* _Problem statement_:
When you reach a picture, leave it out; output everything else in the records exactly.

** Opening Data for this task block **

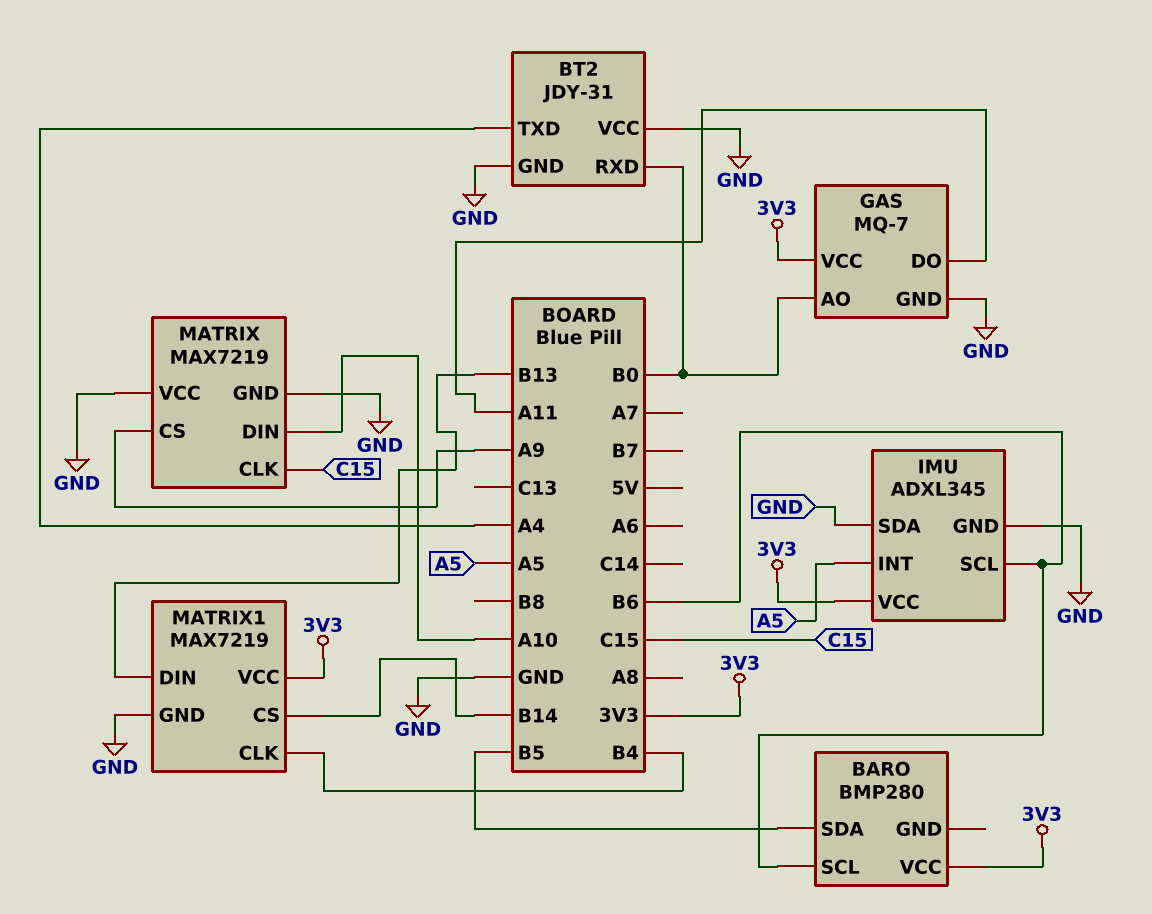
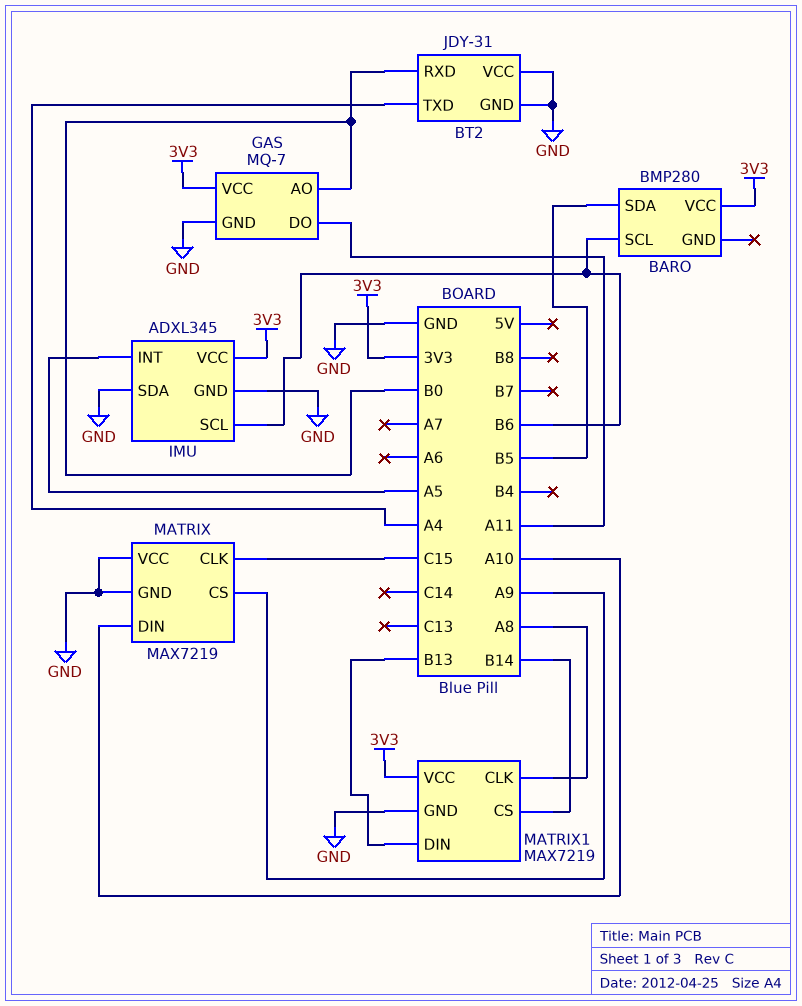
MATRIX1 pin CLK: B4 -> A8

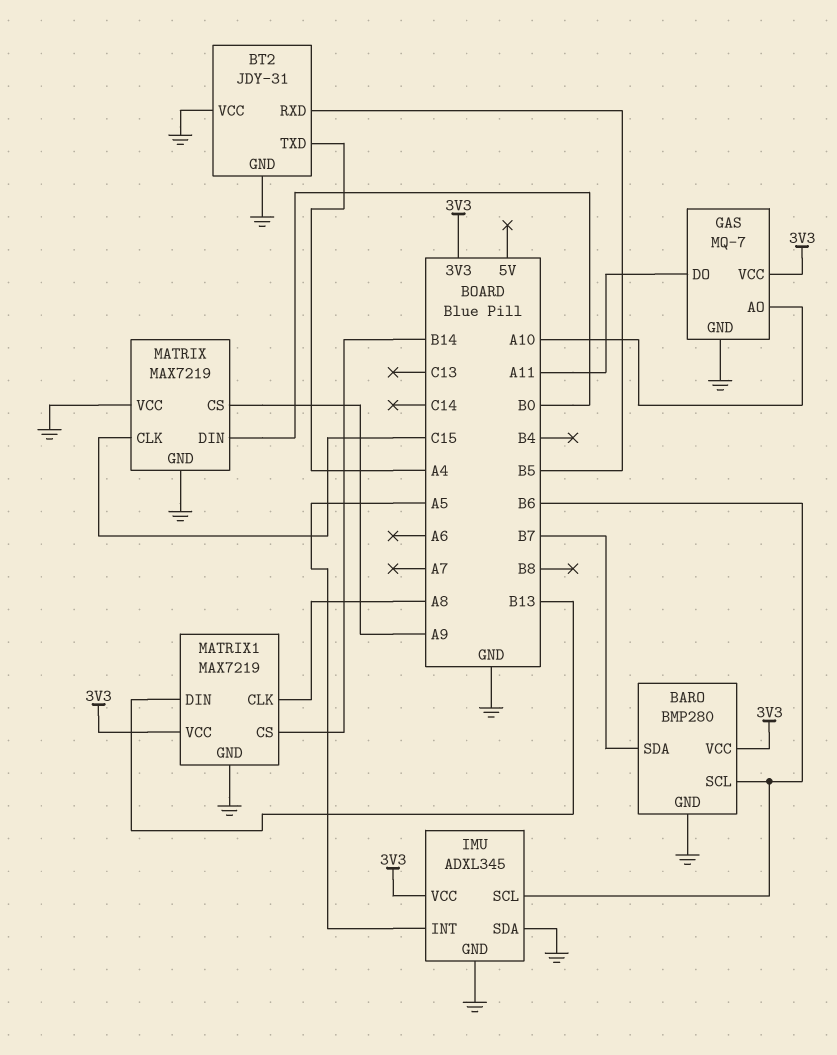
BARO pin GND: none -> GND
BARO pin SDA: B5 -> B7
BT2 pin RXD: B0 -> B5
GAS pin AO: B0 -> A10
MATRIX pin DIN: A10 -> B0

** Closing Data for this task block **

* _Result_:
MATRIX1 pin CLK: B4 -> A8

BARO pin GND: none -> GND
BARO pin SDA: B5 -> B7
BT2 pin RXD: B0 -> B5
GAS pin AO: B0 -> A10
MATRIX pin DIN: A10 -> B0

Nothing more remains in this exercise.